What is needed: Write out each line exactly, starting with the one containing "T3: NMOS (G" and stopping after the last line of the listing below.

Data in this exercise:
◇ ◇ ◇ ◇

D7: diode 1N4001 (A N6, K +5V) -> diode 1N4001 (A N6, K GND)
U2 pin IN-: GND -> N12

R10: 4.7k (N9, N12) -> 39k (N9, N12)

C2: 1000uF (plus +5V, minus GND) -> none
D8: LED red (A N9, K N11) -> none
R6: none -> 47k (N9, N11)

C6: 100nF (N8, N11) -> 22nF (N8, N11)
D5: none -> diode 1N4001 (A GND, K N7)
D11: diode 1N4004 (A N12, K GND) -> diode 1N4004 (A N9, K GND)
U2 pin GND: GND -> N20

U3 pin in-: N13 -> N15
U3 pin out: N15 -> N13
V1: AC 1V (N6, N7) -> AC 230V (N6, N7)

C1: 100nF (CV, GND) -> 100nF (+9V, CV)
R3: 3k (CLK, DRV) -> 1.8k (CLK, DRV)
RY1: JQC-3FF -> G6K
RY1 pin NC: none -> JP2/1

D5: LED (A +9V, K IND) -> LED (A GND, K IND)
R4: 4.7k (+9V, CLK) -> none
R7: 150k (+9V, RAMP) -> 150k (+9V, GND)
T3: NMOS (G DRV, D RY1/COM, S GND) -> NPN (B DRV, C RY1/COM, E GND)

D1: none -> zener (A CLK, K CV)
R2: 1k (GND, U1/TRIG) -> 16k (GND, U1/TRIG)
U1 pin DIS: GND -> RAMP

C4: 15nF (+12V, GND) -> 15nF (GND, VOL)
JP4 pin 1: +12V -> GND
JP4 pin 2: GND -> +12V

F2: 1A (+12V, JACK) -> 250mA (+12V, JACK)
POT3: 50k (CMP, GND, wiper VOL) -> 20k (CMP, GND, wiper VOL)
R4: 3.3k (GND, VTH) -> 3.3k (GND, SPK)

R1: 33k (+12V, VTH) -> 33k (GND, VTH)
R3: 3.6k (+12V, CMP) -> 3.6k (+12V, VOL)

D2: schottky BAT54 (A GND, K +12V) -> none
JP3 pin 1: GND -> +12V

◇ ◇ ◇ ◇

Written answer:
T3: NMOS (G DRV, D RY1/COM, S GND) -> NPN (B DRV, C RY1/COM, E GND)

D1: none -> zener (A CLK, K CV)
R2: 1k (GND, U1/TRIG) -> 16k (GND, U1/TRIG)
U1 pin DIS: GND -> RAMP

C4: 15nF (+12V, GND) -> 15nF (GND, VOL)
JP4 pin 1: +12V -> GND
JP4 pin 2: GND -> +12V

F2: 1A (+12V, JACK) -> 250mA (+12V, JACK)
POT3: 50k (CMP, GND, wiper VOL) -> 20k (CMP, GND, wiper VOL)
R4: 3.3k (GND, VTH) -> 3.3k (GND, SPK)

R1: 33k (+12V, VTH) -> 33k (GND, VTH)
R3: 3.6k (+12V, CMP) -> 3.6k (+12V, VOL)

D2: schottky BAT54 (A GND, K +12V) -> none
JP3 pin 1: GND -> +12V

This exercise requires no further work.